### [TRY IT]
Pictures in the records should not be copied, but every other part must be repeated exactly.

Stored dataset items
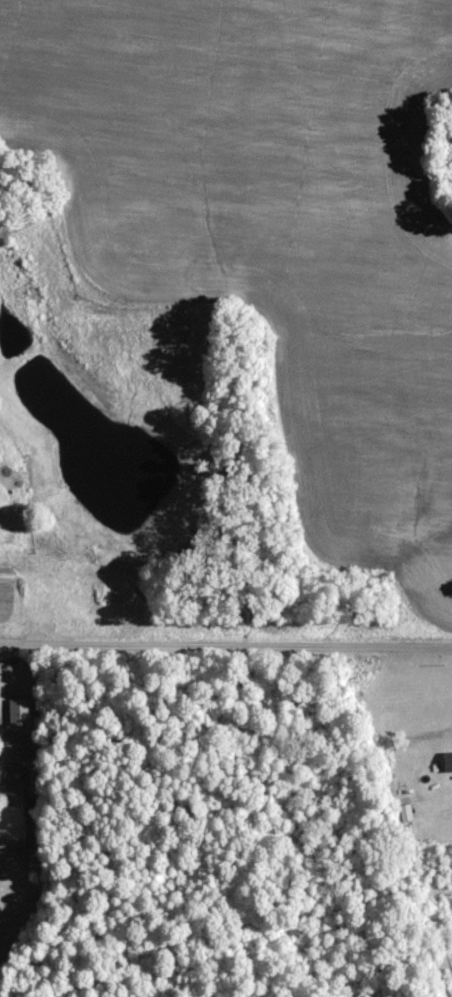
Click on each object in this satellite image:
road: (226, 651)
building: (22, 712)
road: (3, 739)
building: (450, 762)
building: (1, 773)
building: (16, 785)

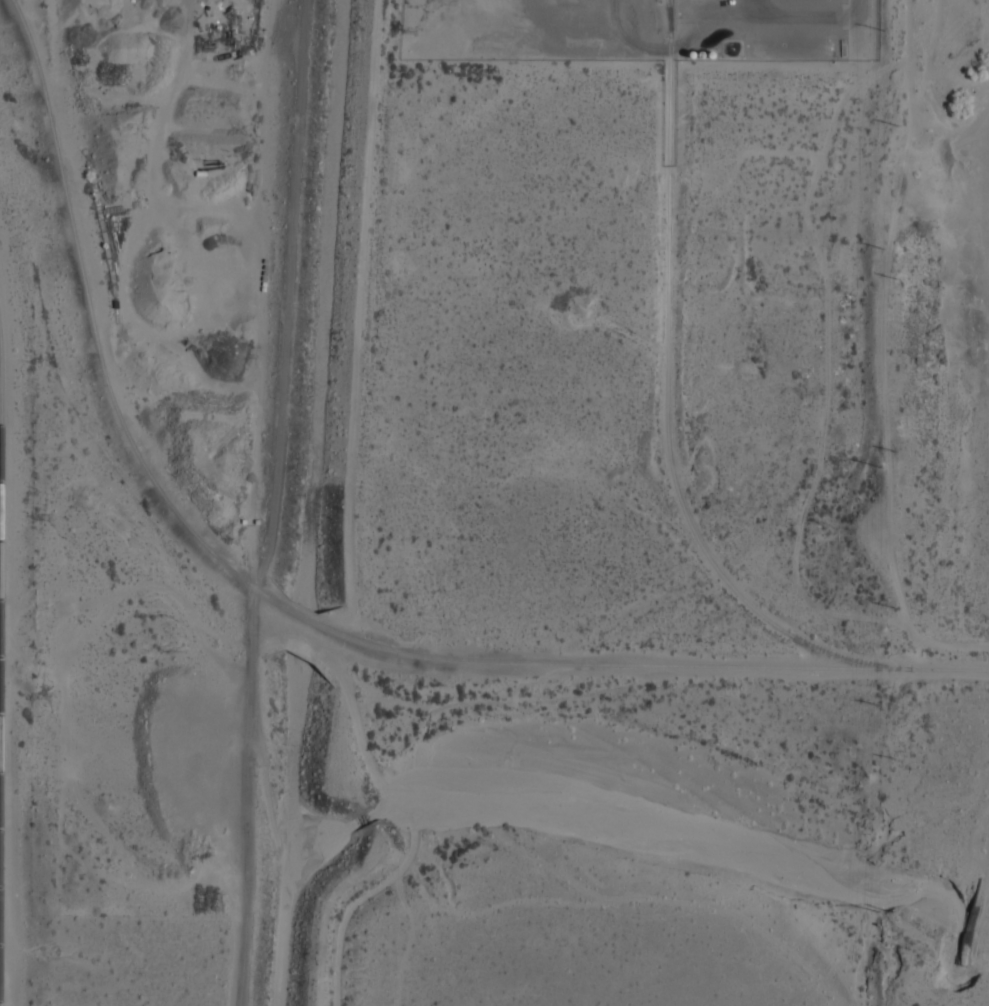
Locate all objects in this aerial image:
road: (855, 3)
railway: (94, 331)
railway: (668, 404)
railway: (1, 512)
railway: (308, 620)
railway: (661, 664)
railway: (1, 693)
railway: (0, 853)

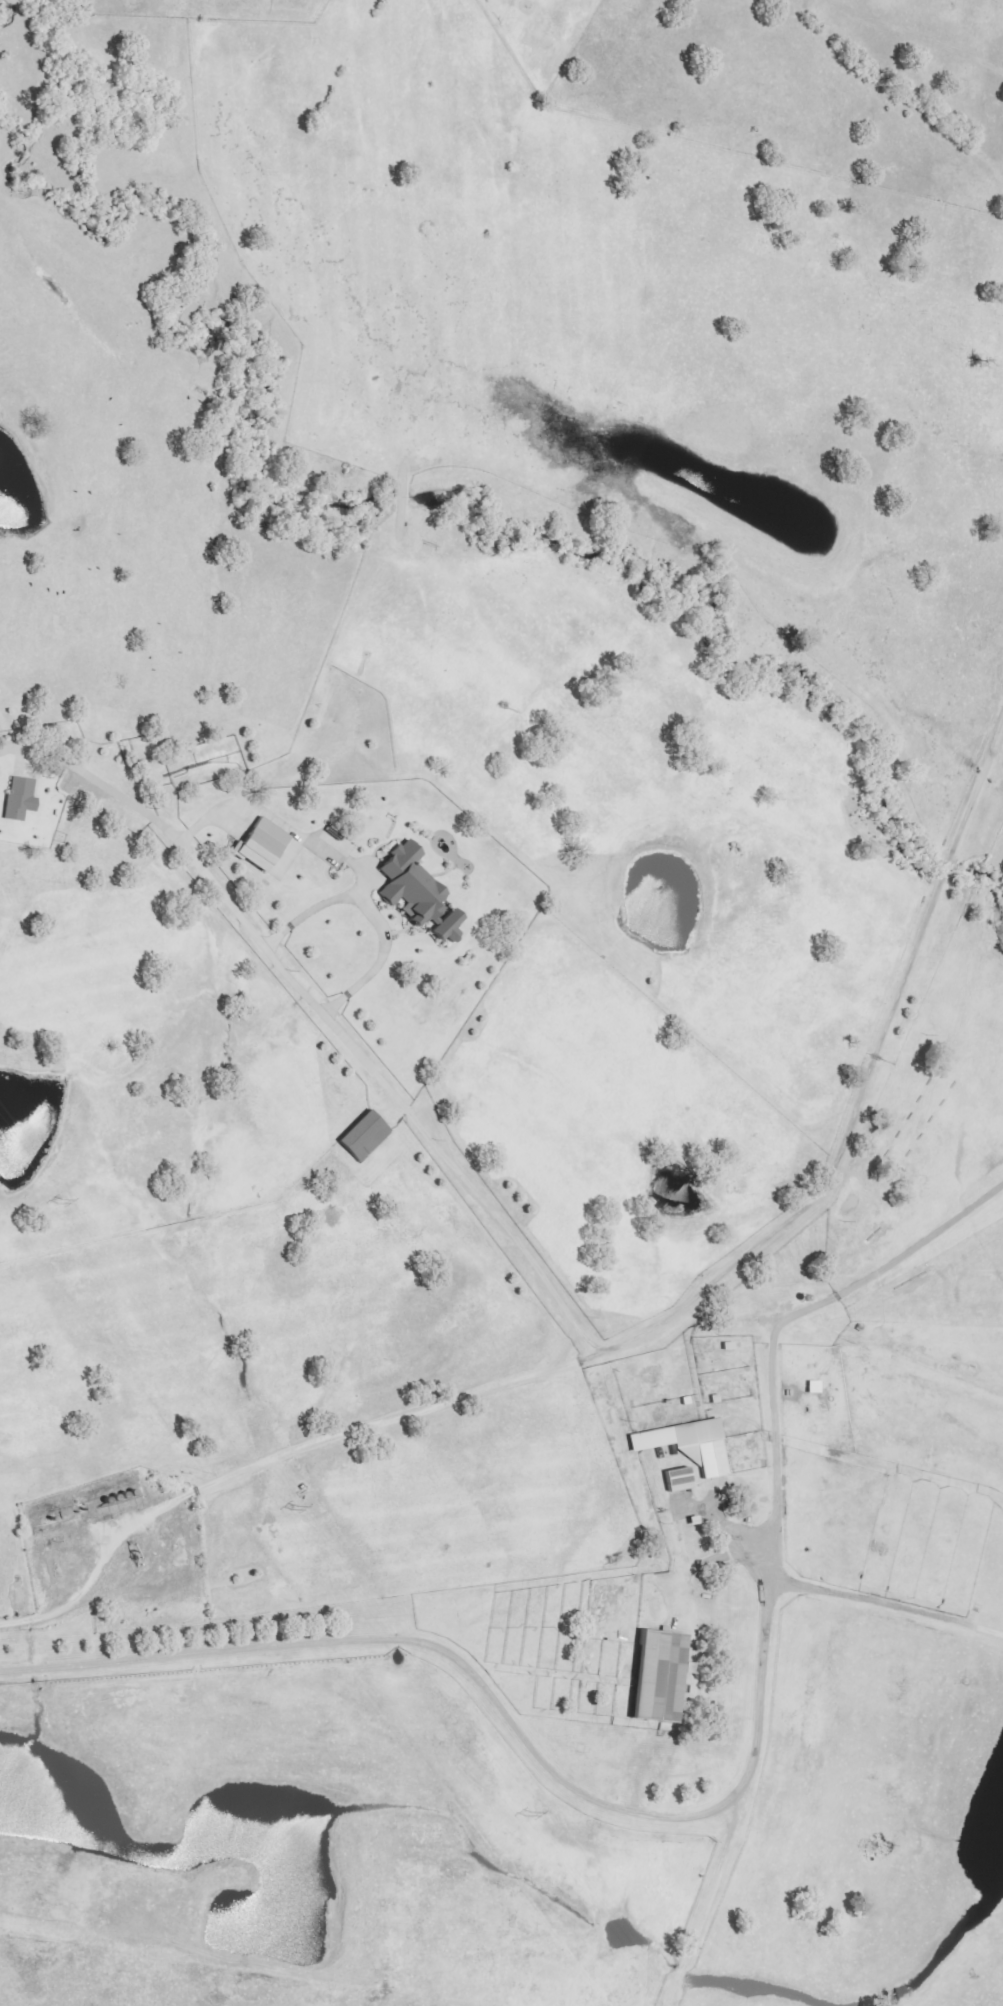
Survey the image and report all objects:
building: (17, 799)
building: (258, 844)
building: (406, 884)
building: (444, 927)
building: (361, 1136)
power tower: (57, 1203)
building: (686, 1444)
building: (674, 1479)
power tower: (292, 1510)
building: (652, 1676)
power tower: (526, 1816)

### [OUTPUT]
Click on each object in this satellite image:
road: (226, 651)
building: (22, 712)
road: (3, 739)
building: (450, 762)
building: (1, 773)
building: (16, 785)

Locate all objects in this aerial image:
road: (855, 3)
railway: (94, 331)
railway: (668, 404)
railway: (1, 512)
railway: (308, 620)
railway: (661, 664)
railway: (1, 693)
railway: (0, 853)

Survey the image and report all objects:
building: (17, 799)
building: (258, 844)
building: (406, 884)
building: (444, 927)
building: (361, 1136)
power tower: (57, 1203)
building: (686, 1444)
building: (674, 1479)
power tower: (292, 1510)
building: (652, 1676)
power tower: (526, 1816)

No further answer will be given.